REQUIREMENT – Working through the lines below, return each one that holds "RESET".
*** DATA LISTING ***
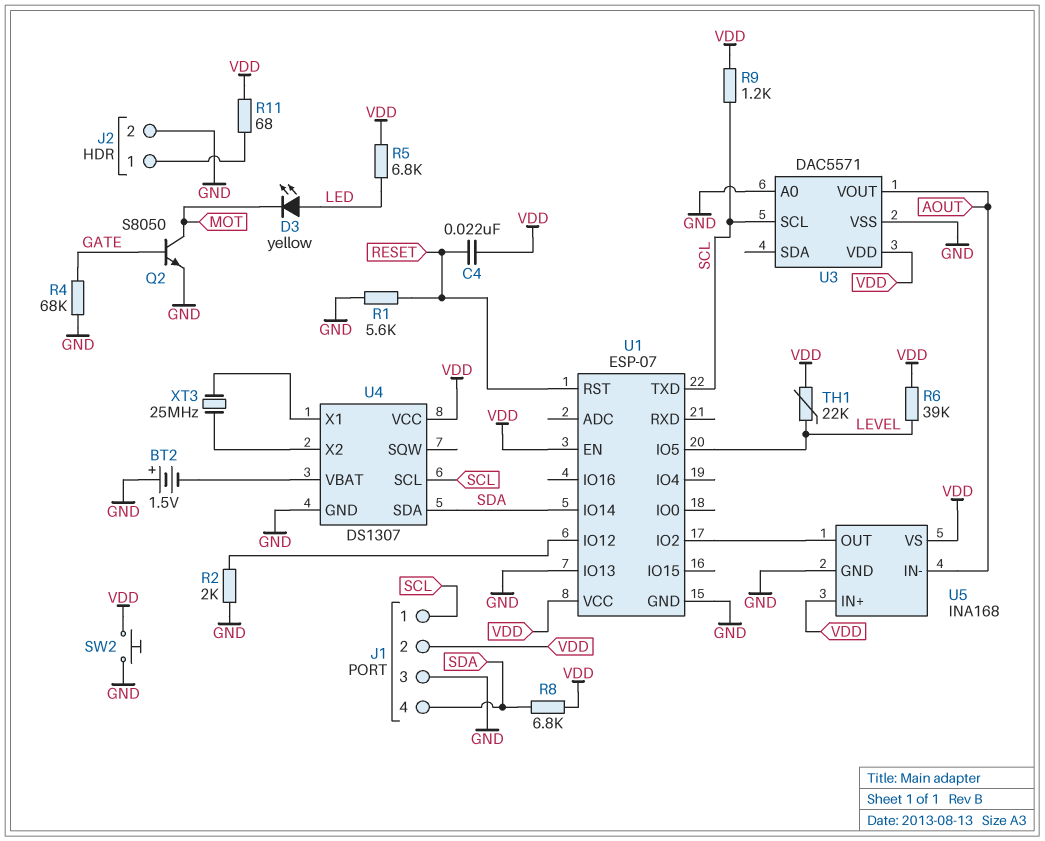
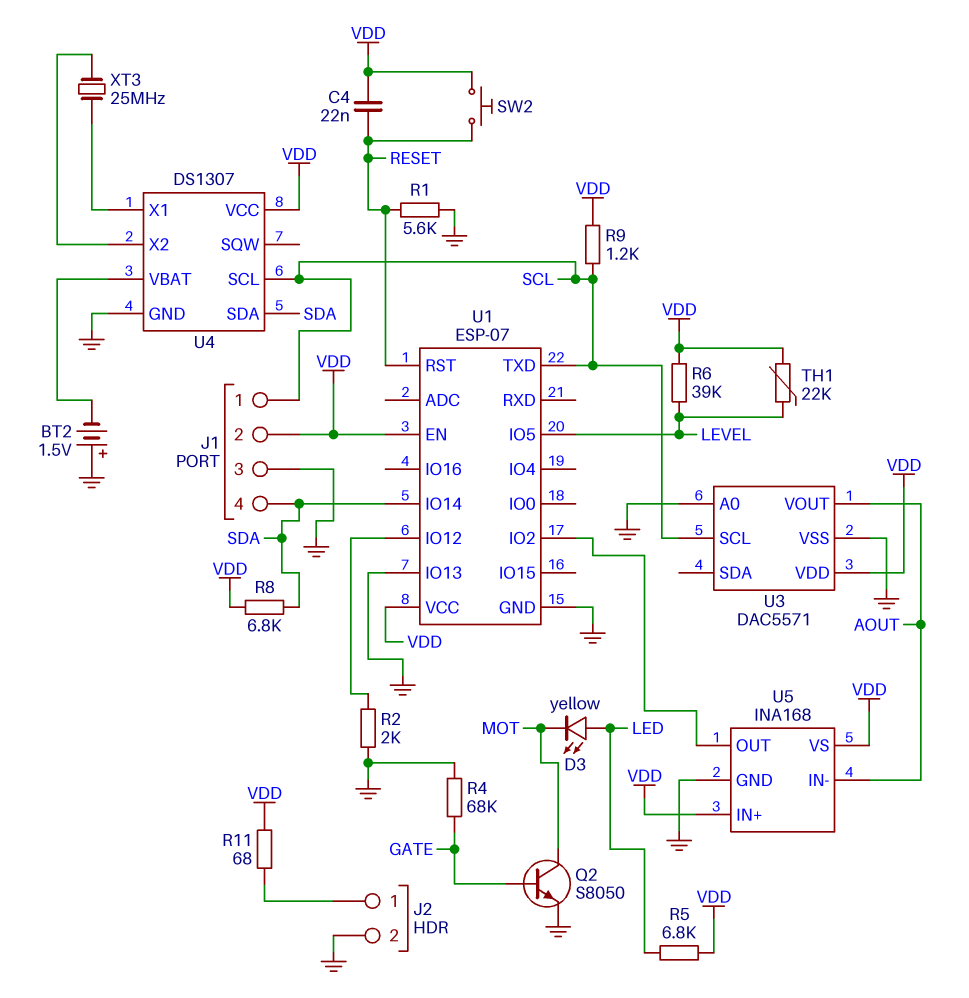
SW2: button (GND, VDD) -> button (RESET, VDD)

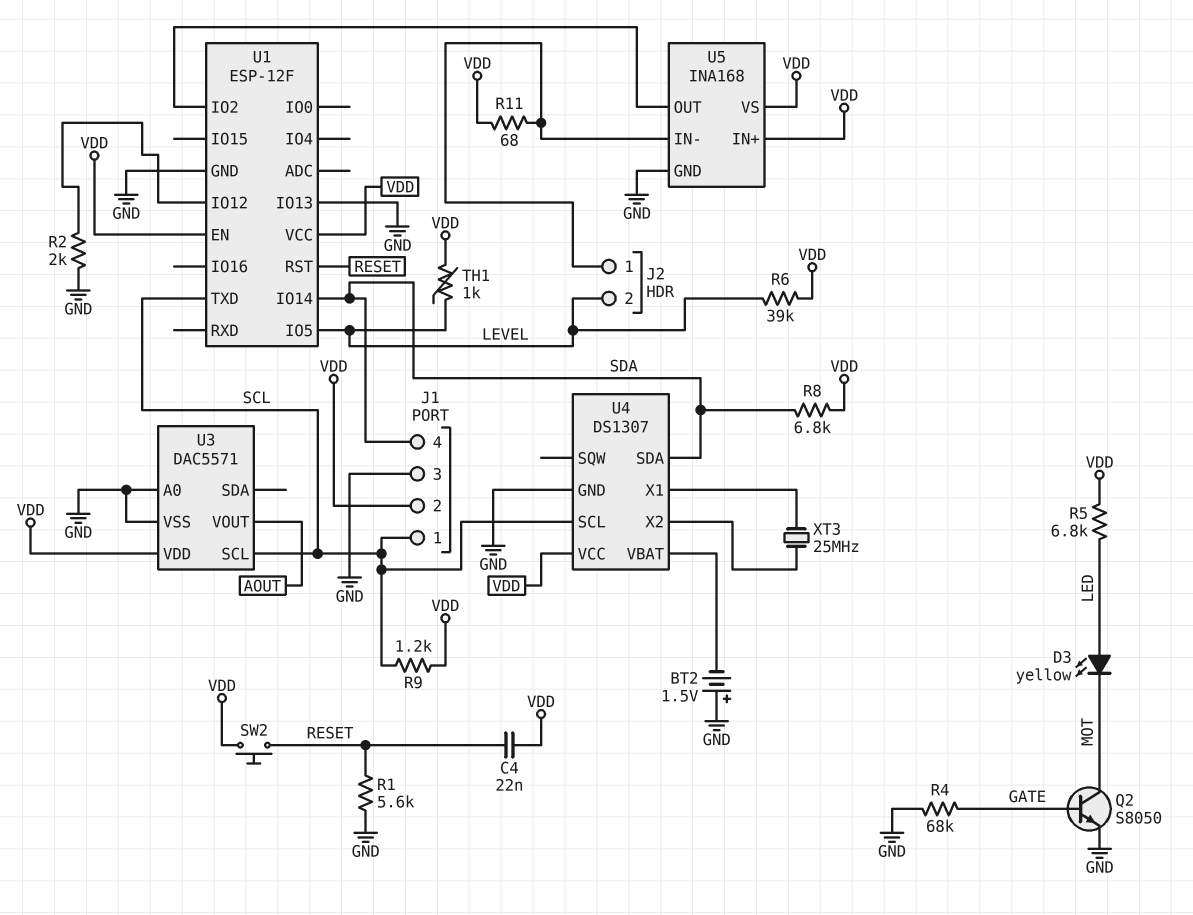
J2 pin 2: GND -> LEVEL
TH1: 22k (LEVEL, VDD) -> 1k (LEVEL, VDD)
U1: ESP-07 -> ESP-12F
U5 pin IN-: AOUT -> J2/1

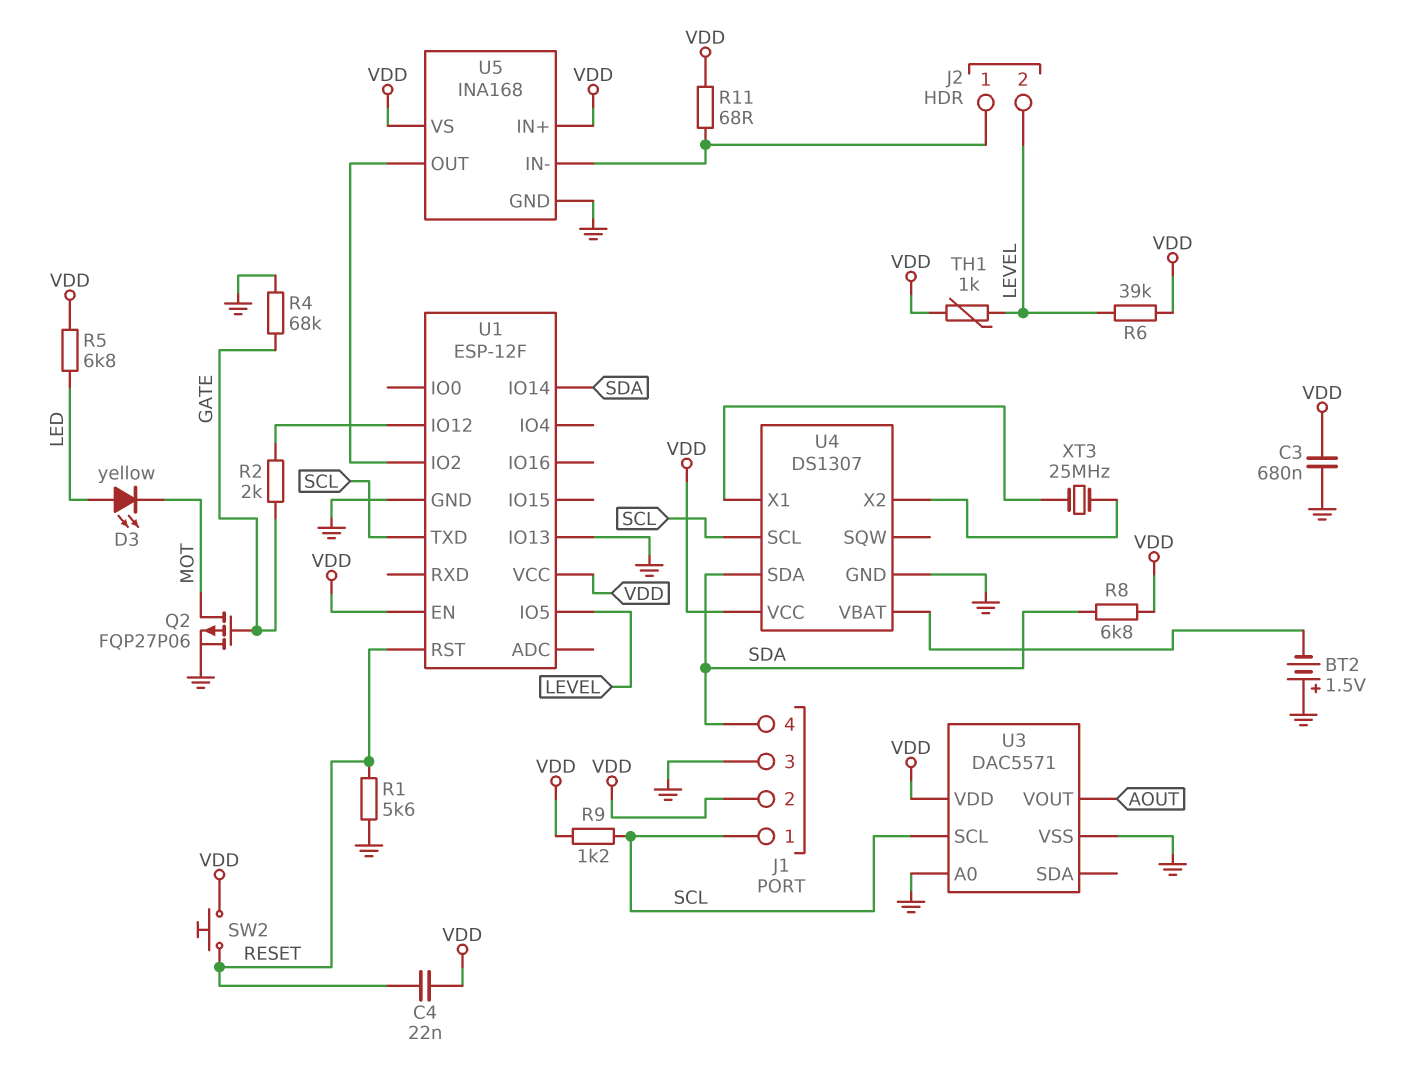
C3: none -> 680nF (GND, VDD)
Q2: NPN S8050 (B GATE, C MOT, E GND) -> PMOS FQP27P06 (G GATE, D MOT, S GND)
R2: 2k (GND, U1/IO12) -> 2k (GATE, U1/IO12)

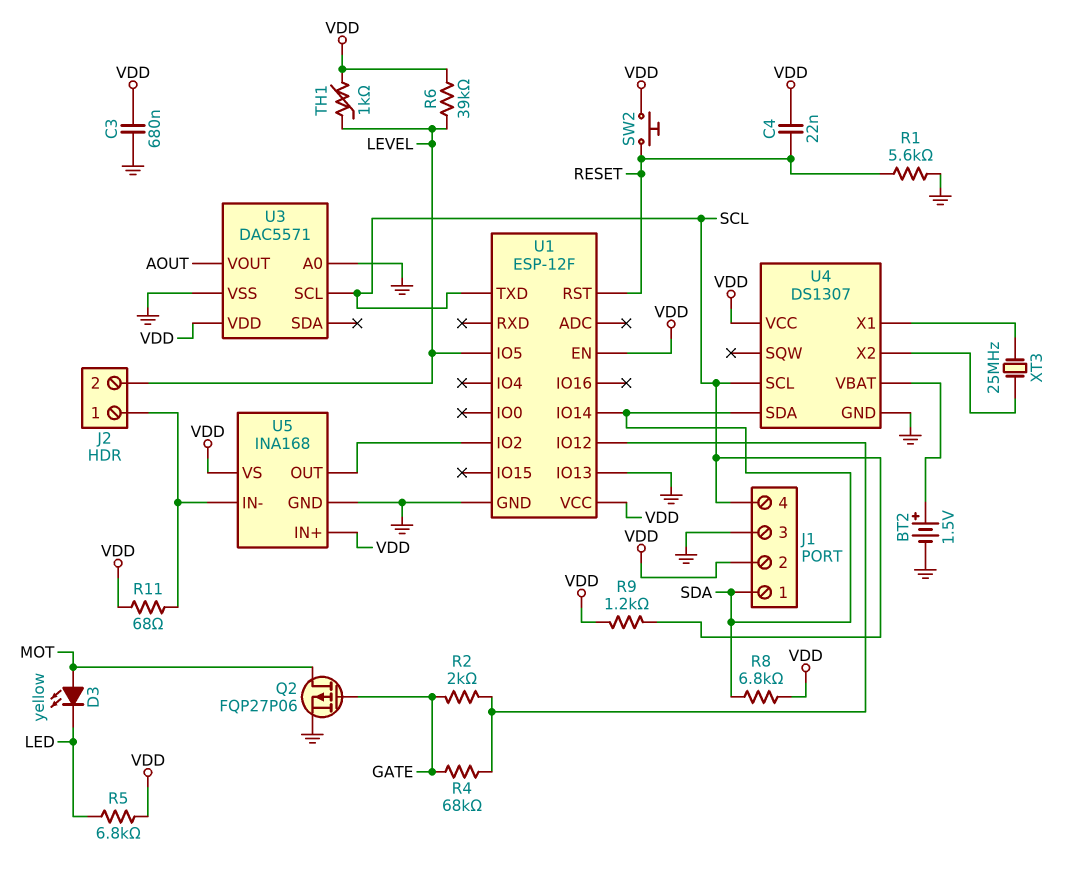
BT2: 1.5V (plus GND, minus U4/VBAT) -> 1.5V (plus U4/VBAT, minus GND)
D3: LED yellow (A LED, K MOT) -> LED yellow (A MOT, K LED)
J1 pin 1: SCL -> SDA
J1 pin 4: SDA -> SCL
R4: 68k (GATE, GND) -> 68k (GATE, U1/IO12)

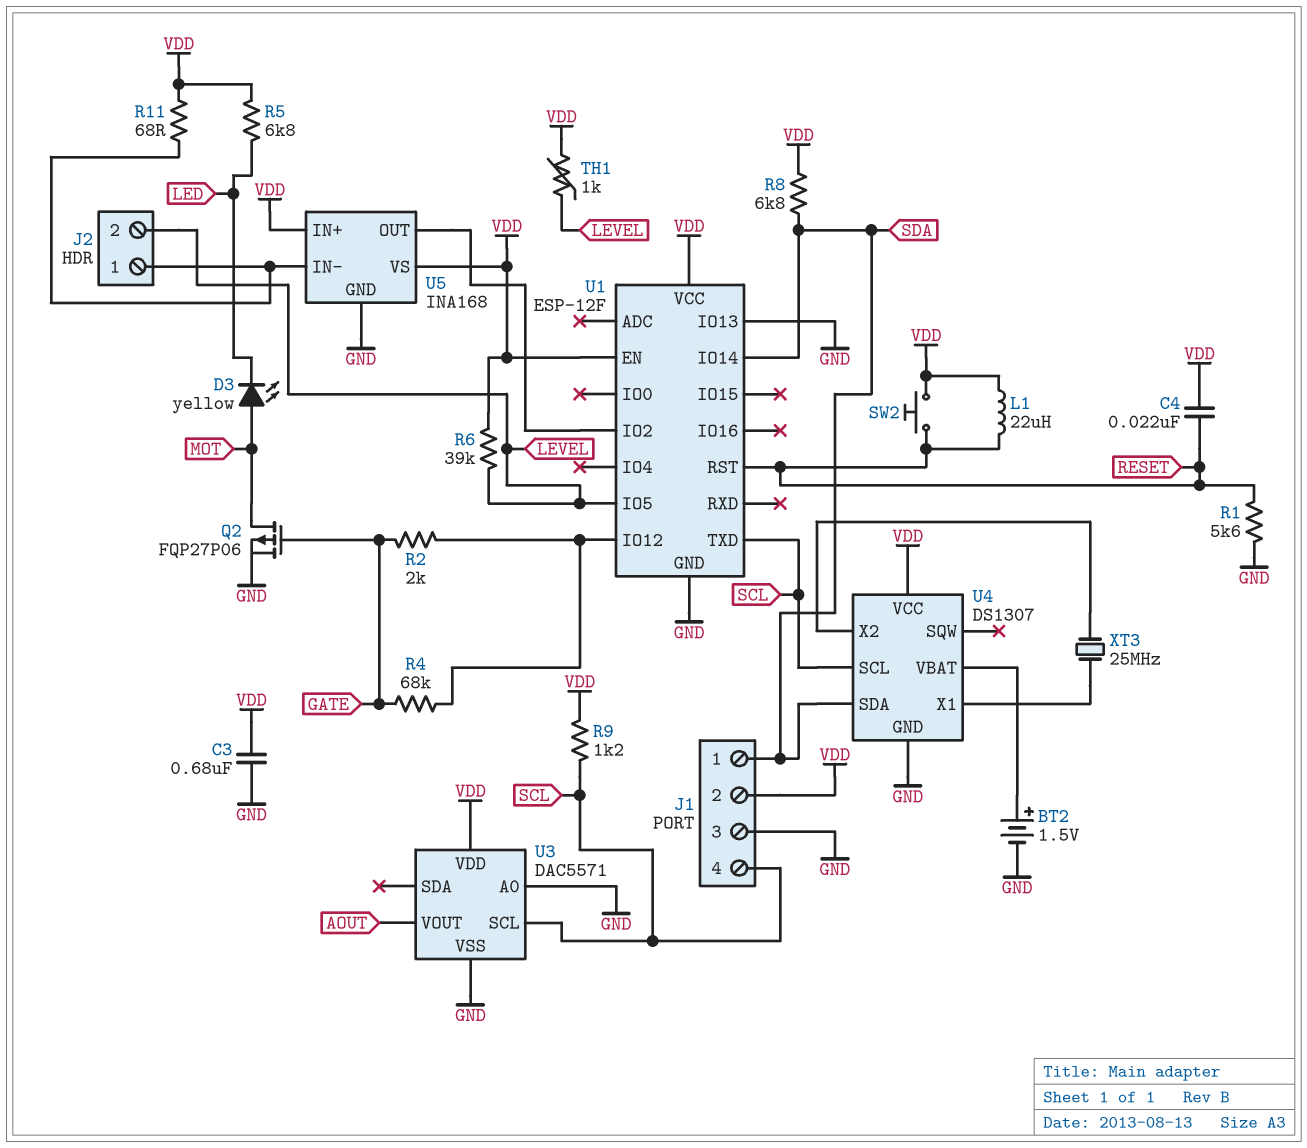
L1: none -> 22uH (RESET, VDD)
*** End of DATA LISTING ***
EXERCISE OUTPUT –
SW2: button (GND, VDD) -> button (RESET, VDD)
L1: none -> 22uH (RESET, VDD)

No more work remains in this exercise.